GOAL OF THE EXERCISE: Give exactly the lines from the one with "U3 pin VCC: VCC -> N9" through the final line of the listing below, both included, leaving out any pictures.

--------------------

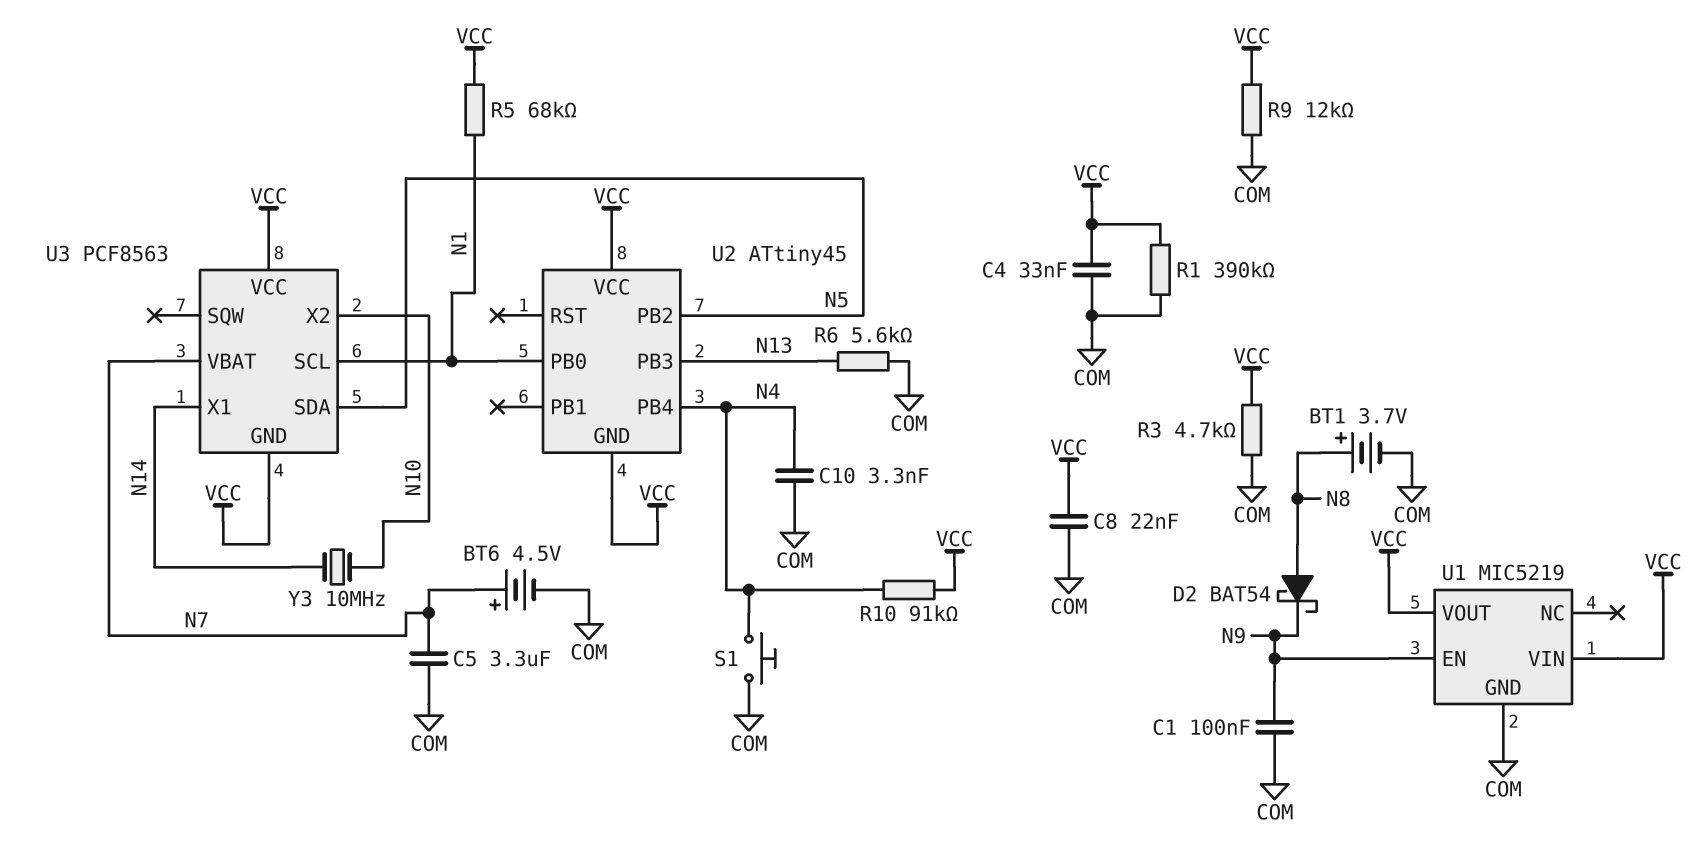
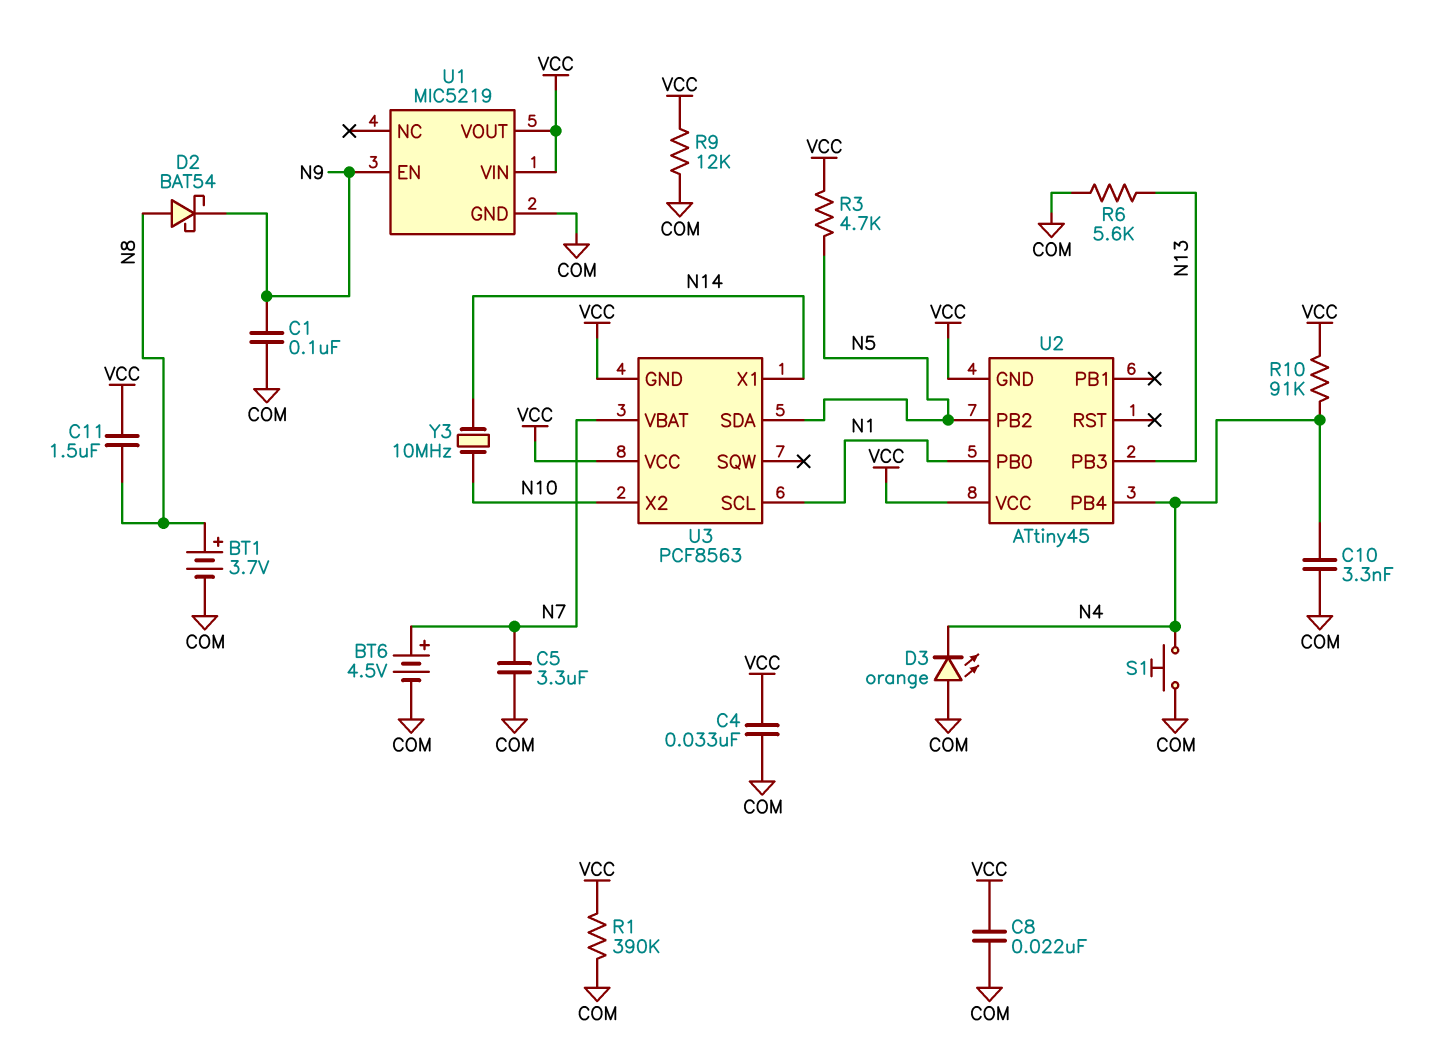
C11: none -> 1.5uF (N8, VCC)
D3: none -> LED orange (A COM, K N4)
R3: 4.7k (COM, VCC) -> 4.7k (N5, VCC)
R5: 68k (N1, VCC) -> none

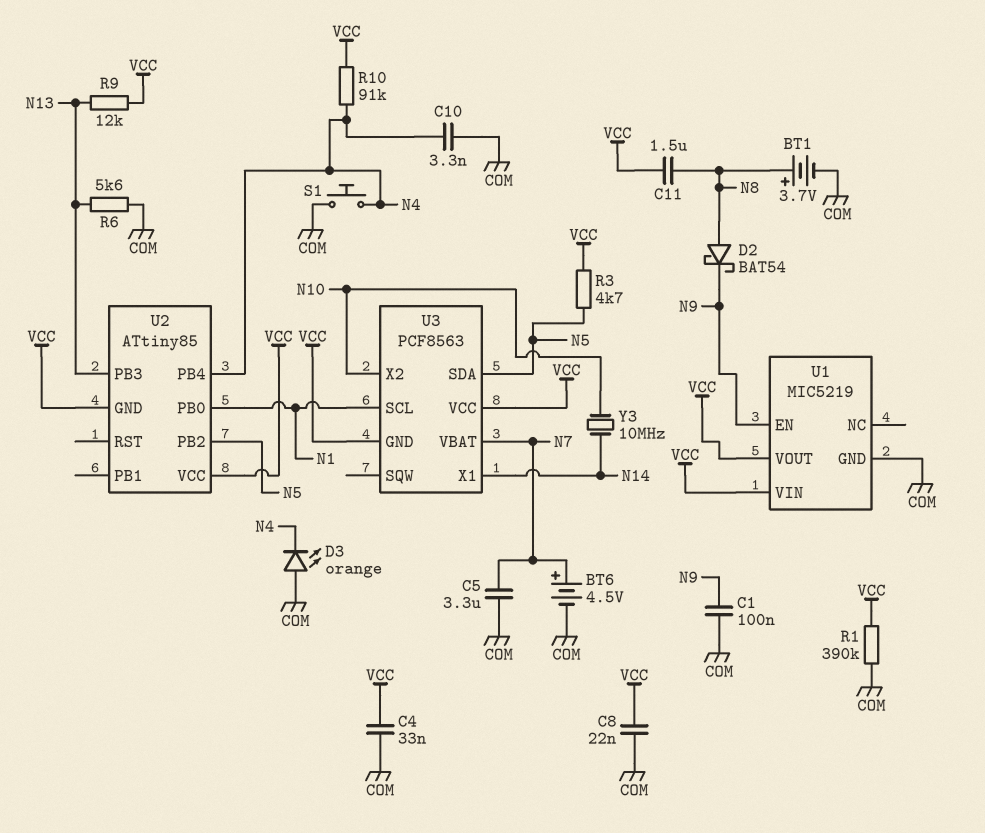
R9: 12k (COM, VCC) -> 12k (N13, VCC)
U2: ATtiny45 -> ATtiny85

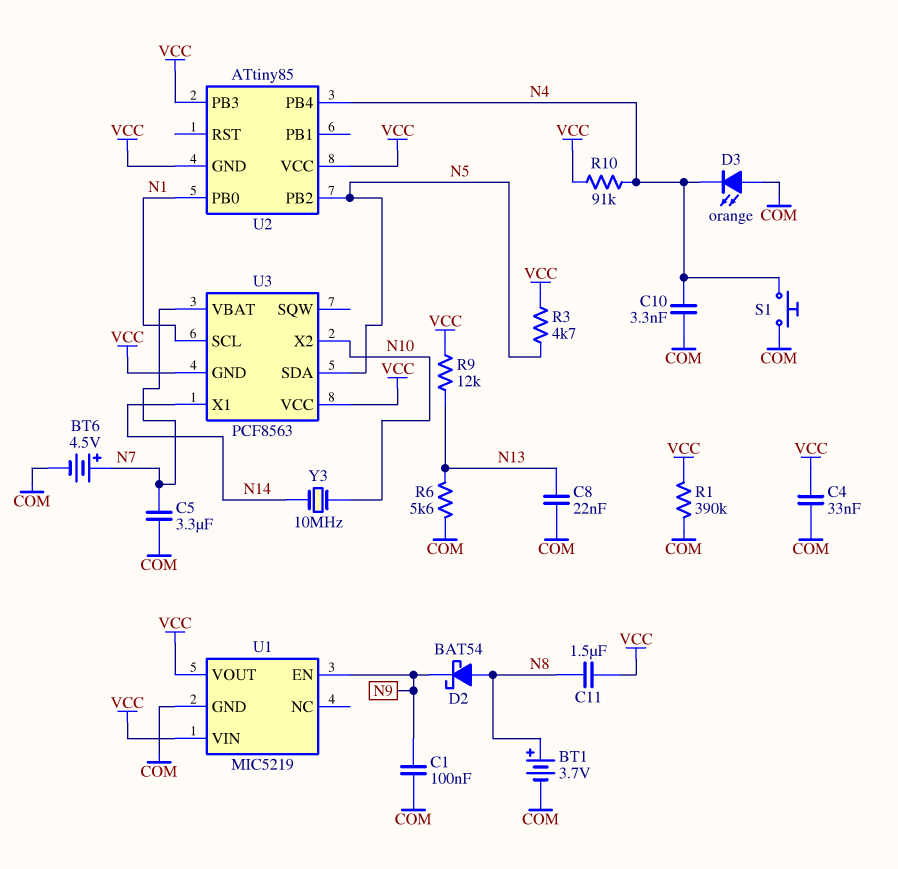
C8: 22nF (COM, VCC) -> 22nF (COM, N13)
U2 pin PB3: N13 -> VCC

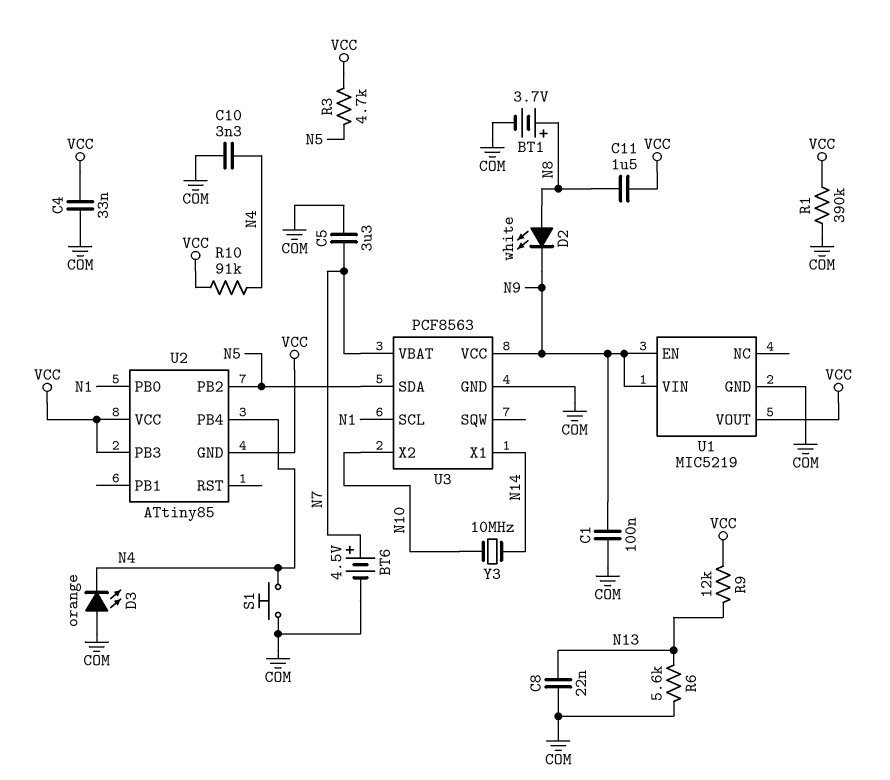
D2: schottky BAT54 (A N8, K N9) -> LED white (A N8, K N9)
U1 pin VIN: VCC -> N9
U3 pin GND: VCC -> COM
U3 pin VCC: VCC -> N9

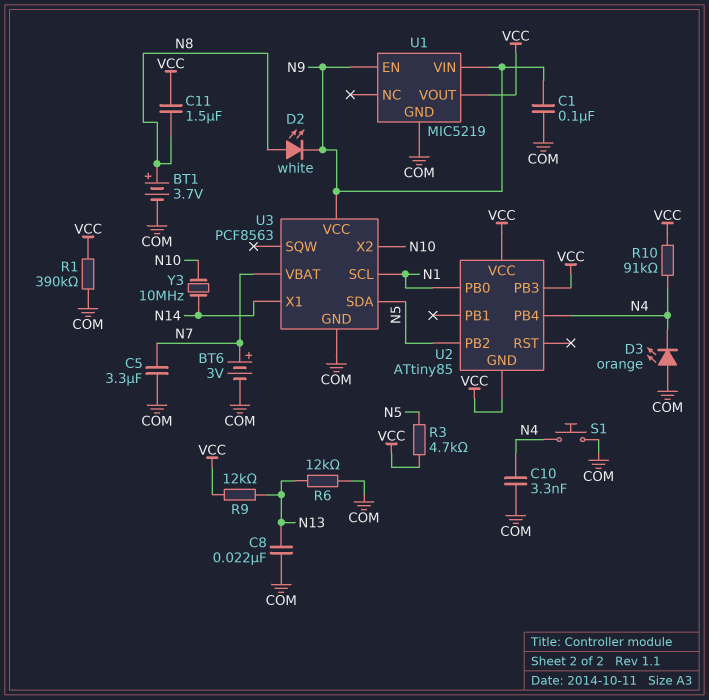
BT6: 4.5V (plus N7, minus COM) -> 3V (plus N7, minus COM)
C4: 33nF (COM, VCC) -> none
R6: 5.6k (COM, N13) -> 12k (COM, N13)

--------------------

SOLUTION TO THIS EXERCISE:
U3 pin VCC: VCC -> N9

BT6: 4.5V (plus N7, minus COM) -> 3V (plus N7, minus COM)
C4: 33nF (COM, VCC) -> none
R6: 5.6k (COM, N13) -> 12k (COM, N13)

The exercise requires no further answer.